PROBLEM STATEMENT: Extract every line from the listing below word for word, leaving out the pictures.

INPUT MATERIAL:
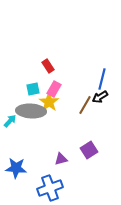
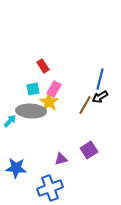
red rectangle: moved 5 px left
blue line: moved 2 px left
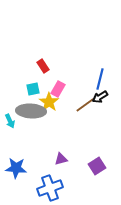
pink rectangle: moved 4 px right
brown line: rotated 24 degrees clockwise
cyan arrow: rotated 112 degrees clockwise
purple square: moved 8 px right, 16 px down
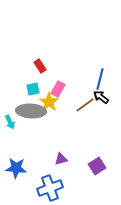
red rectangle: moved 3 px left
black arrow: moved 1 px right; rotated 70 degrees clockwise
cyan arrow: moved 1 px down
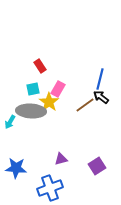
cyan arrow: rotated 56 degrees clockwise
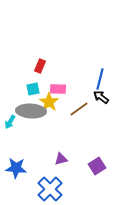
red rectangle: rotated 56 degrees clockwise
pink rectangle: rotated 63 degrees clockwise
brown line: moved 6 px left, 4 px down
blue cross: moved 1 px down; rotated 25 degrees counterclockwise
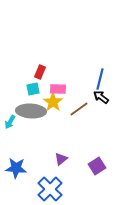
red rectangle: moved 6 px down
yellow star: moved 4 px right
purple triangle: rotated 24 degrees counterclockwise
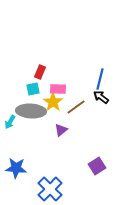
brown line: moved 3 px left, 2 px up
purple triangle: moved 29 px up
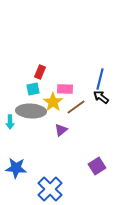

EXERCISE RESULT:
red rectangle: moved 5 px left
blue line: moved 2 px left
pink rectangle: moved 4 px right
brown line: rotated 24 degrees clockwise
cyan arrow: rotated 112 degrees clockwise
purple square: moved 8 px right, 16 px down
red rectangle: moved 3 px left
black arrow: moved 1 px right; rotated 70 degrees clockwise
cyan arrow: moved 1 px down
cyan arrow: rotated 56 degrees clockwise
red rectangle: rotated 56 degrees clockwise
pink rectangle: rotated 63 degrees clockwise
brown line: moved 6 px left, 4 px down
blue cross: moved 1 px down; rotated 25 degrees counterclockwise
red rectangle: moved 6 px down
yellow star: moved 4 px right
purple triangle: rotated 24 degrees counterclockwise
brown line: moved 3 px left, 2 px up
purple triangle: moved 29 px up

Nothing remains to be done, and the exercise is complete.